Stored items
═══

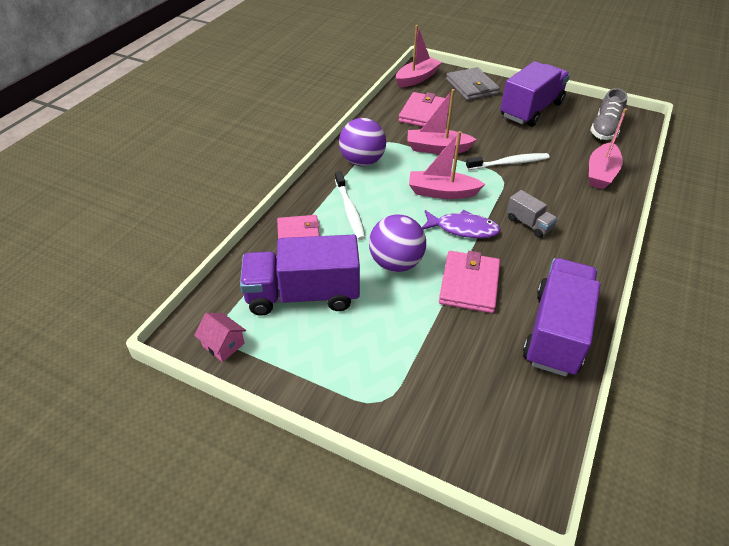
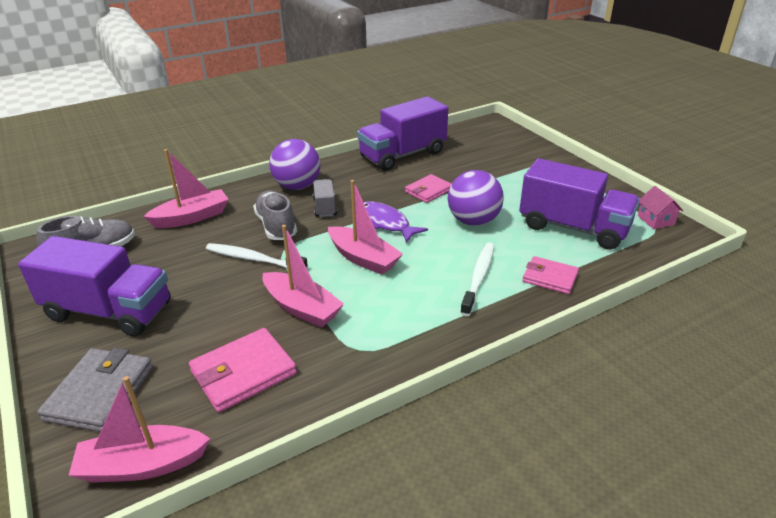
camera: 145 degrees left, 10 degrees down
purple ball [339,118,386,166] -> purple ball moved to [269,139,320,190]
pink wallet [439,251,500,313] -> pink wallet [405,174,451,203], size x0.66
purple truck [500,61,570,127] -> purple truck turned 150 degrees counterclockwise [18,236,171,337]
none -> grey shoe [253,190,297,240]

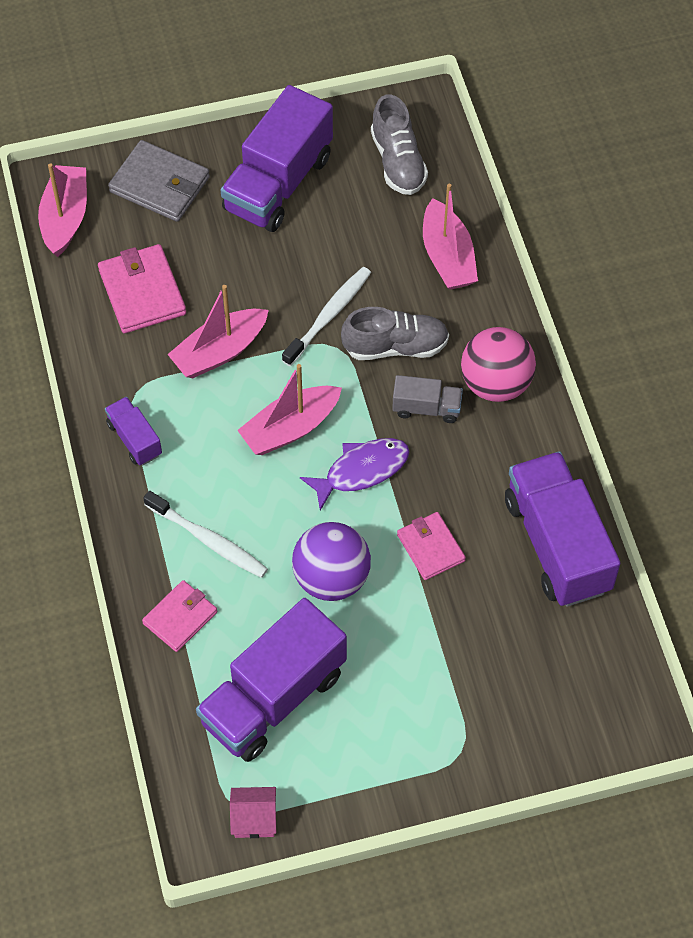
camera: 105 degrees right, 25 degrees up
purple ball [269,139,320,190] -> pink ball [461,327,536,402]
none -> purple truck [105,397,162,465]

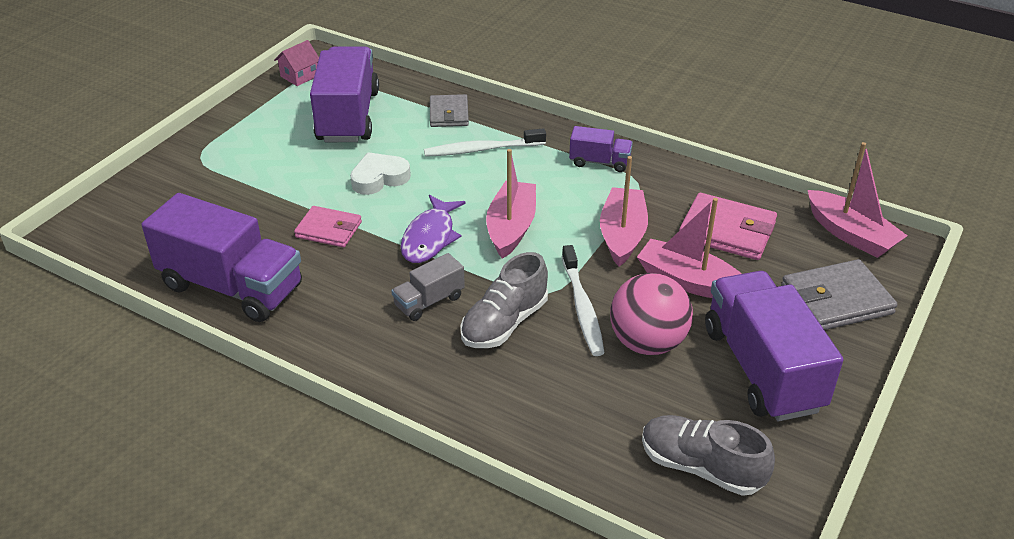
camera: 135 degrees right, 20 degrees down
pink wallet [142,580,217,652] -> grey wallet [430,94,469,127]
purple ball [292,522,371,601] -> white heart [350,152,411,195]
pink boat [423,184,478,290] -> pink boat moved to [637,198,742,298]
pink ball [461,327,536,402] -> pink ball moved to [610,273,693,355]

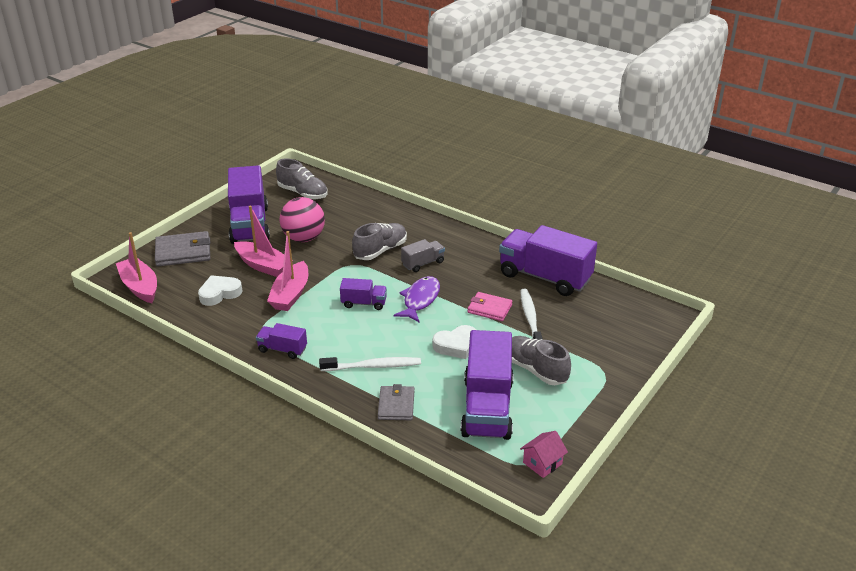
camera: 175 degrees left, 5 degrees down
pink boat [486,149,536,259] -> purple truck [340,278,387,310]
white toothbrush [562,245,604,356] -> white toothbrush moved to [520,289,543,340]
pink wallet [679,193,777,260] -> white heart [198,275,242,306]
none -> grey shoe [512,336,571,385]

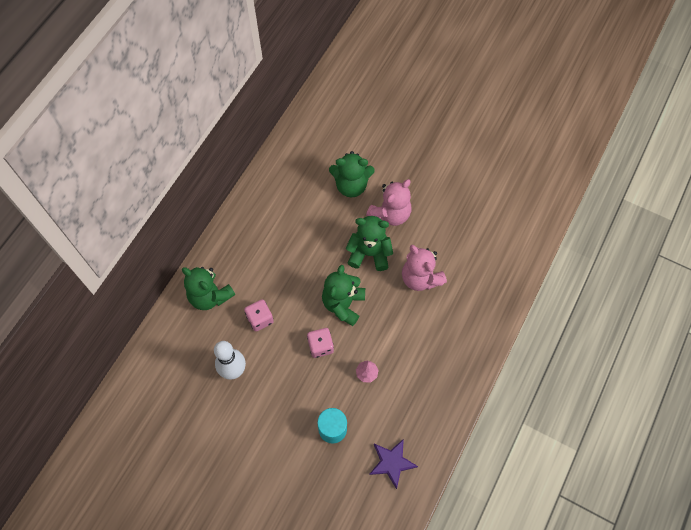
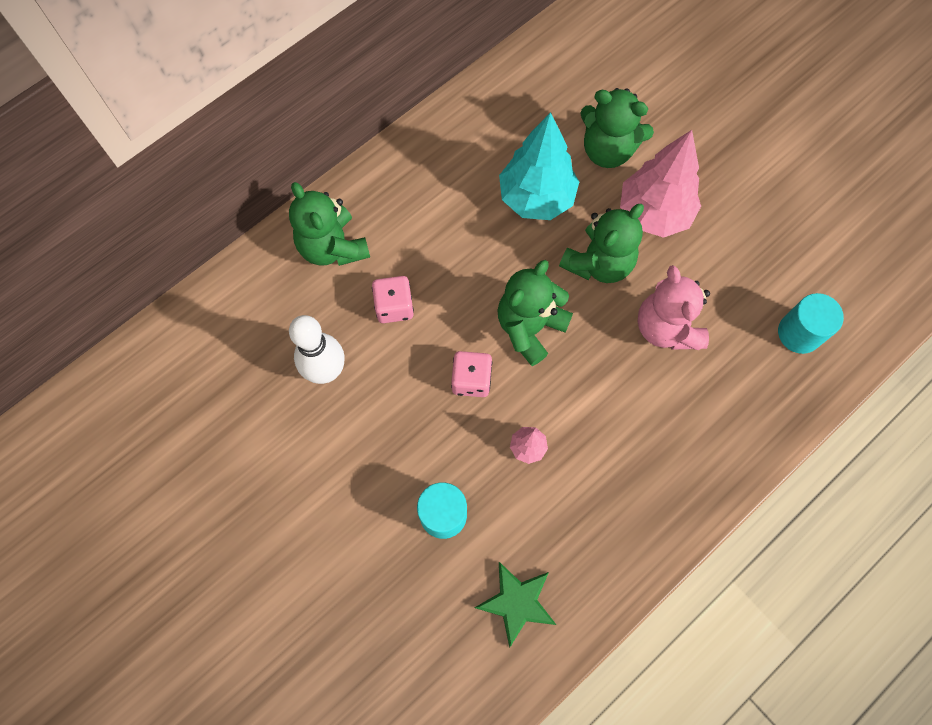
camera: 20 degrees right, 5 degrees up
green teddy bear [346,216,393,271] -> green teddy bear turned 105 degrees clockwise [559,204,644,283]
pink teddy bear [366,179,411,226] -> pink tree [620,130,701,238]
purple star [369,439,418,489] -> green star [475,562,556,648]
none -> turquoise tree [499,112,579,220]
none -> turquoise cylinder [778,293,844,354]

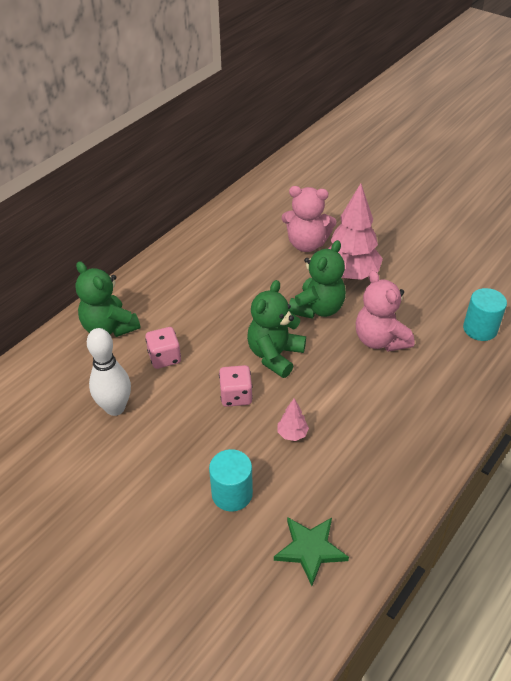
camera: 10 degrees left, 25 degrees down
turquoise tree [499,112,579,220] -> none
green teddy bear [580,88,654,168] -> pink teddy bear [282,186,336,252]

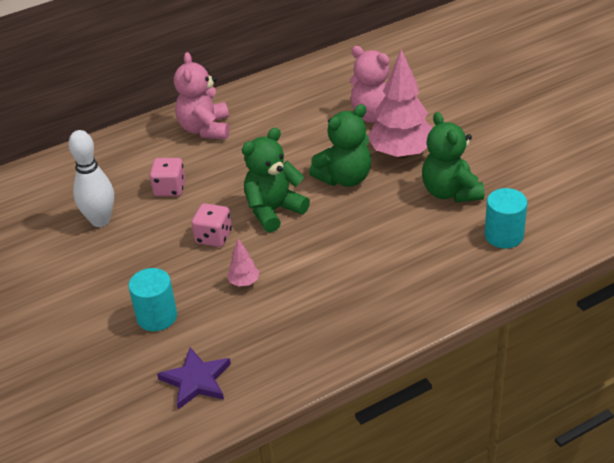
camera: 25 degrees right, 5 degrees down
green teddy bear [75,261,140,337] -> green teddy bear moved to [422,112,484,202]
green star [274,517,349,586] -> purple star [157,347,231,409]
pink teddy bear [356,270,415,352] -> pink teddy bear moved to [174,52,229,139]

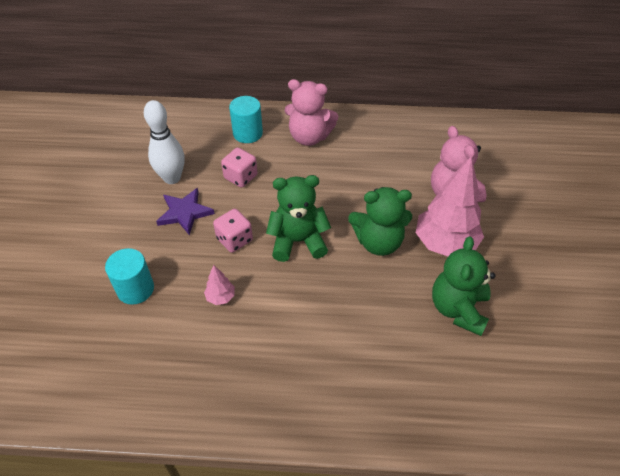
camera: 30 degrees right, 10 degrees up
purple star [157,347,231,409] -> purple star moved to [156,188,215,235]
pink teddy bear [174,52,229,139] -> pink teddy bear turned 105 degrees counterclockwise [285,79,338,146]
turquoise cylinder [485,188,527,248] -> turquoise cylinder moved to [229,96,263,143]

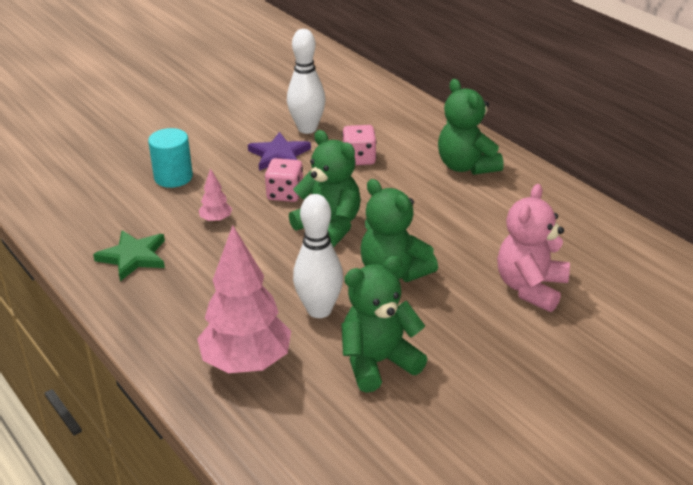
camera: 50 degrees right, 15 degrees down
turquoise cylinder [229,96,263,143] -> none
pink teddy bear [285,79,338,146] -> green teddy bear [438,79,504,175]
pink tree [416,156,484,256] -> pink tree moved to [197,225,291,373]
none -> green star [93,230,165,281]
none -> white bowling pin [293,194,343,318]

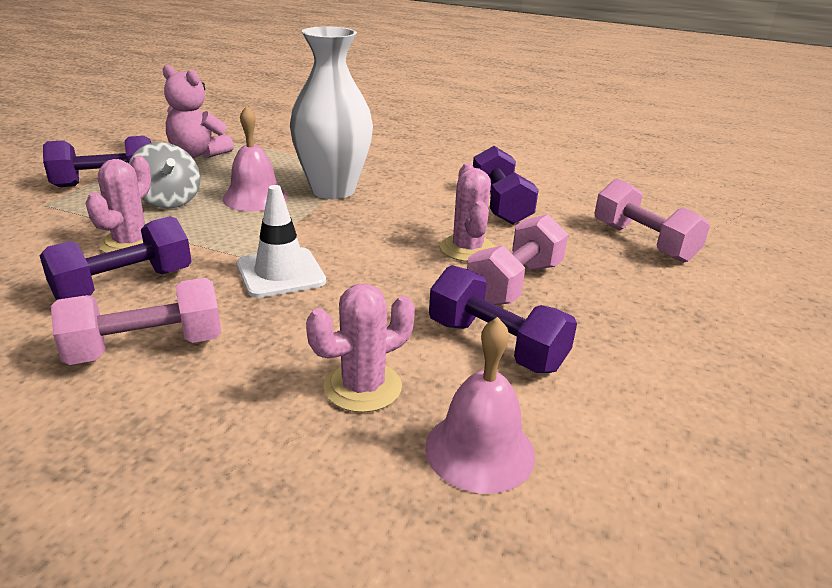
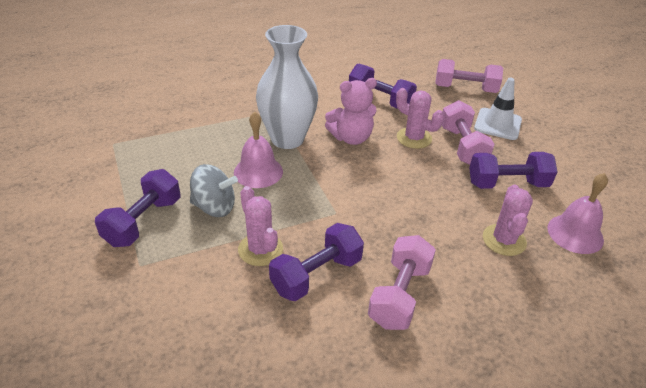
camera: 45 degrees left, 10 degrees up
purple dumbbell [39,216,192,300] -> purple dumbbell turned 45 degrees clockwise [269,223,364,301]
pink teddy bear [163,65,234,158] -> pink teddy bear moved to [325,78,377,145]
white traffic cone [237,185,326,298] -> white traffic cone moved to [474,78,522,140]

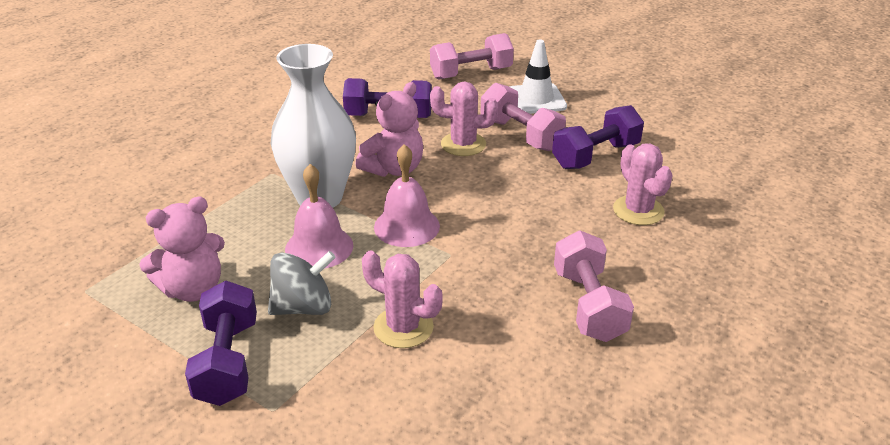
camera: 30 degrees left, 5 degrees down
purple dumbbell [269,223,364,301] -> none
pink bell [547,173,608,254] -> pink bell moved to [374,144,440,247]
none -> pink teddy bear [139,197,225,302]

═══

> _TASK INSTRUCTIONS_
If a line contains the word "right", it counts; please state how many such lines the records above have, and nothing more.

> _FINISHED EXERCISE_
6